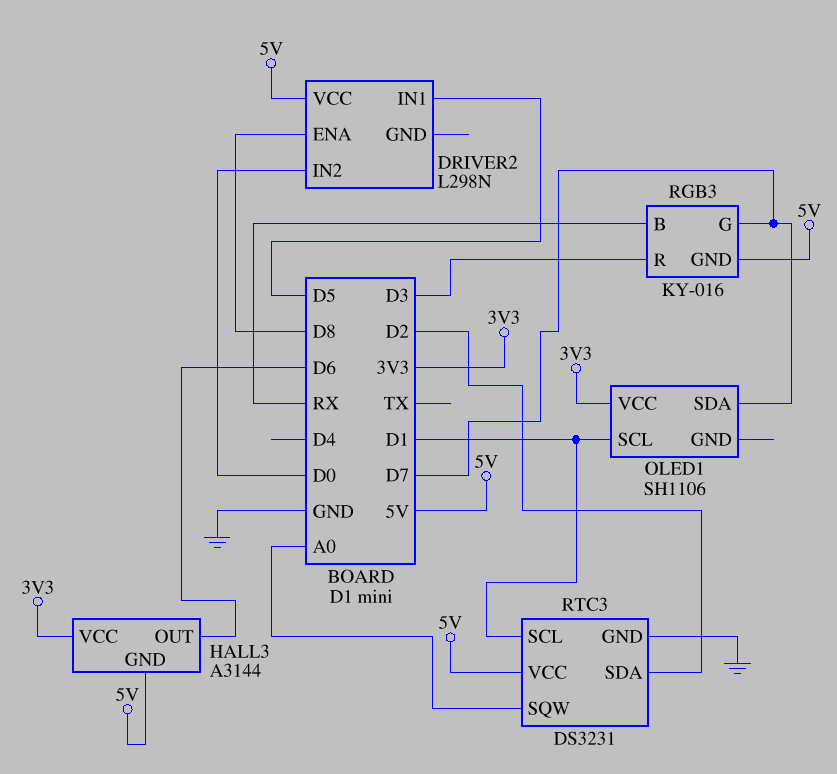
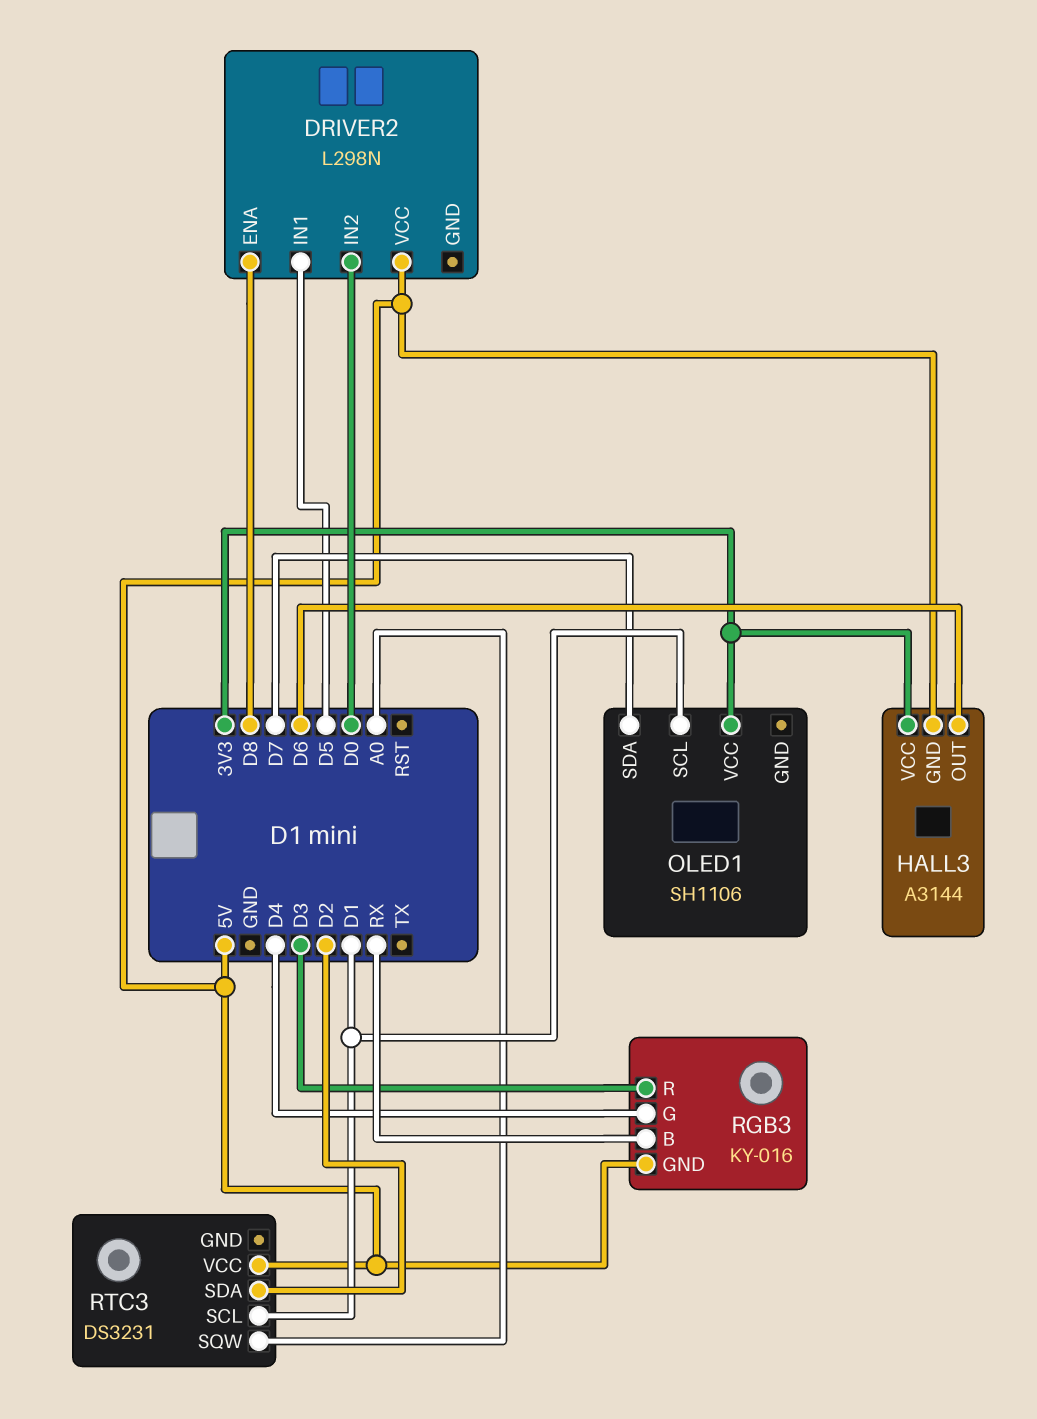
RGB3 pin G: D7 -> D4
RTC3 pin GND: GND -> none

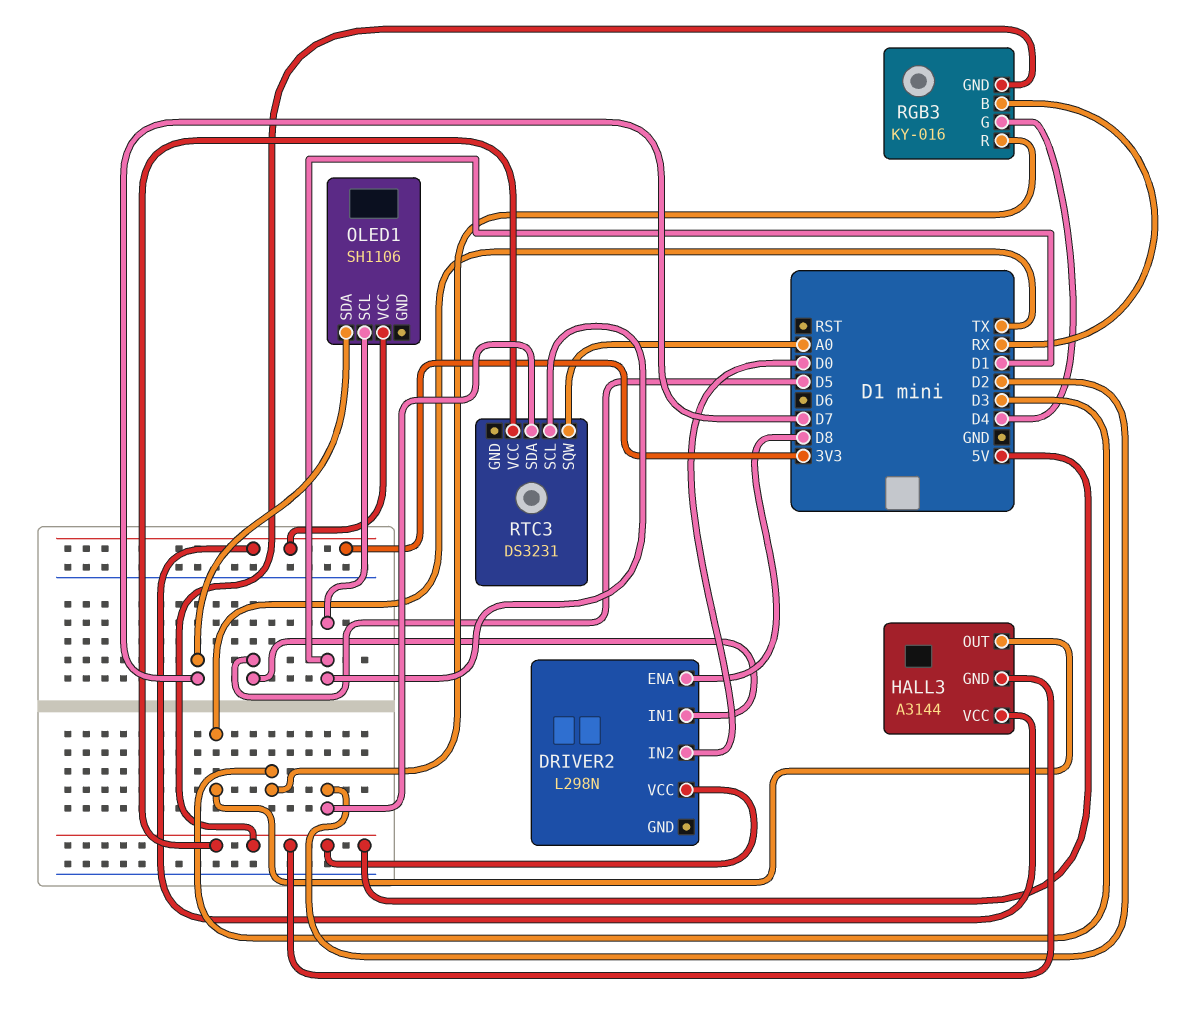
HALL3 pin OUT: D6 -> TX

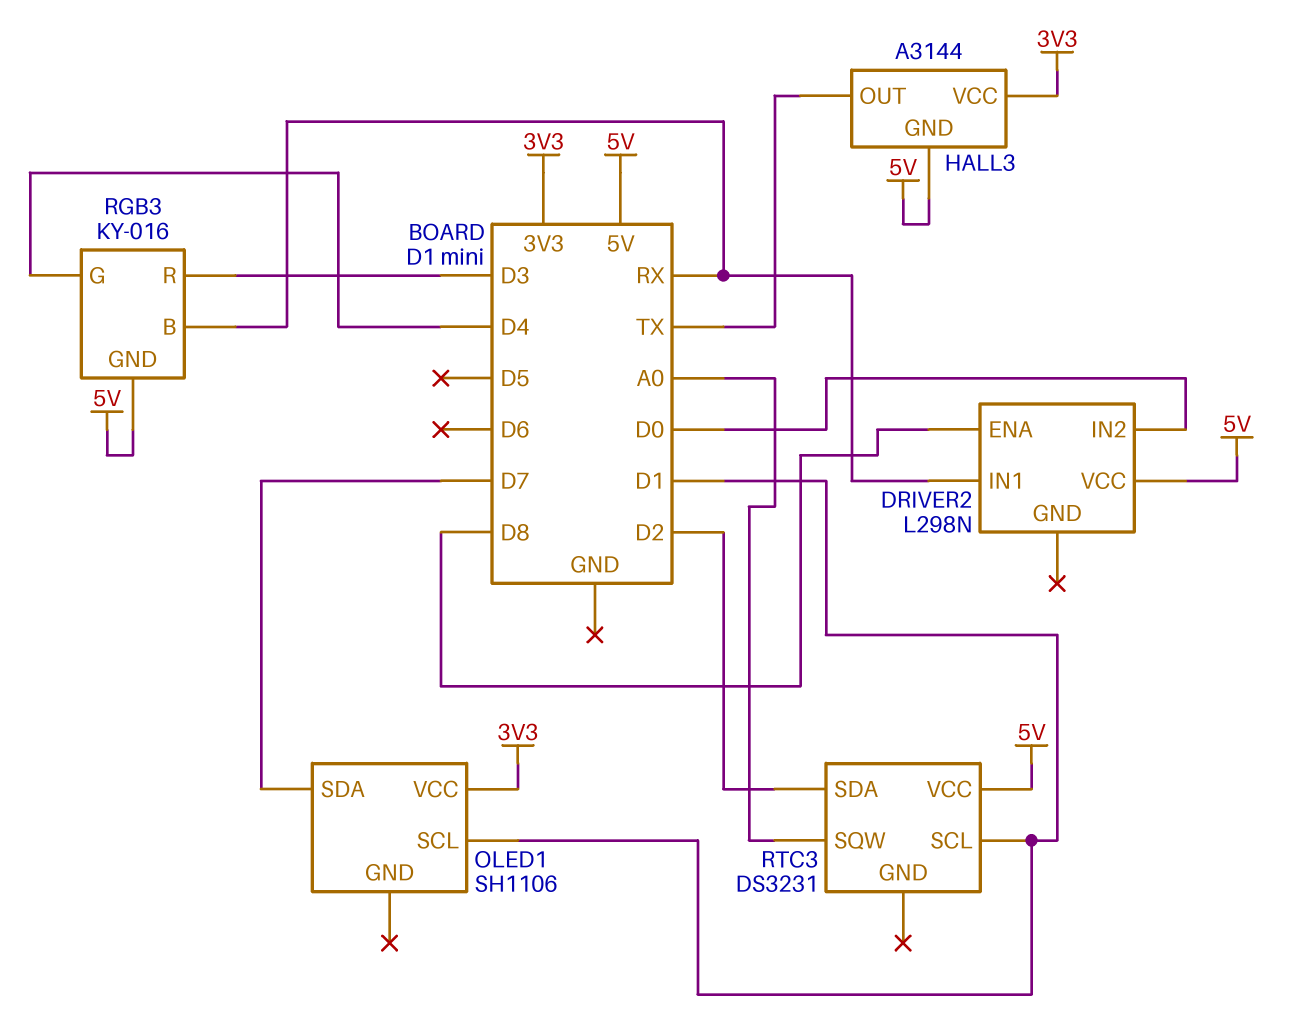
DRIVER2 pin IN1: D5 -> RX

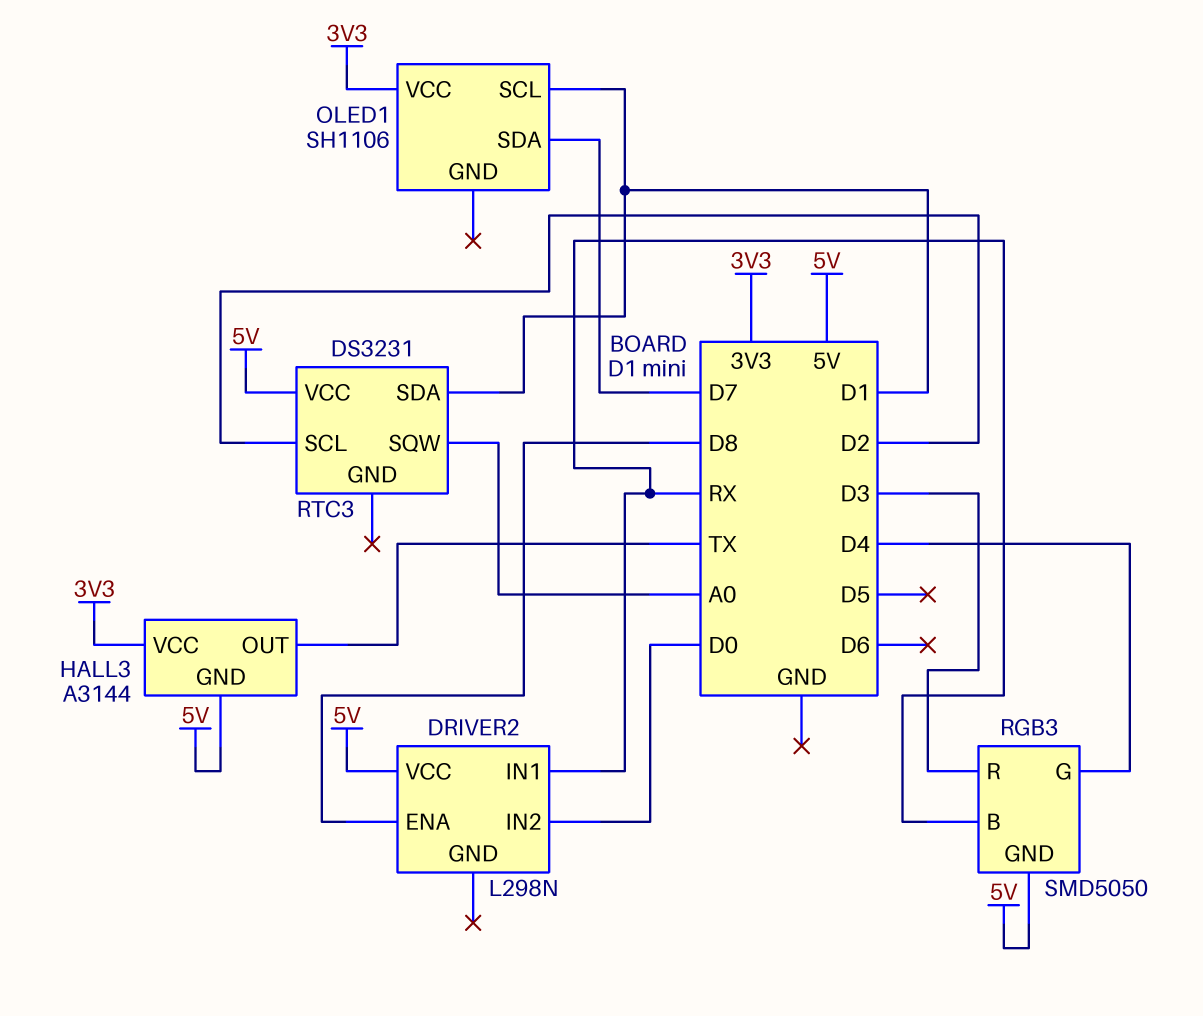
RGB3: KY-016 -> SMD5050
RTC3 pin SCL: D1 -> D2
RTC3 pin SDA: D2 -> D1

_Task brief_: Beginning with the line containing "HALL3 pin OUT: D6 -> TX" and ending with the last line of the listing above, output those lines exactly as written, without pictures.

_Response area_:
HALL3 pin OUT: D6 -> TX

DRIVER2 pin IN1: D5 -> RX

RGB3: KY-016 -> SMD5050
RTC3 pin SCL: D1 -> D2
RTC3 pin SDA: D2 -> D1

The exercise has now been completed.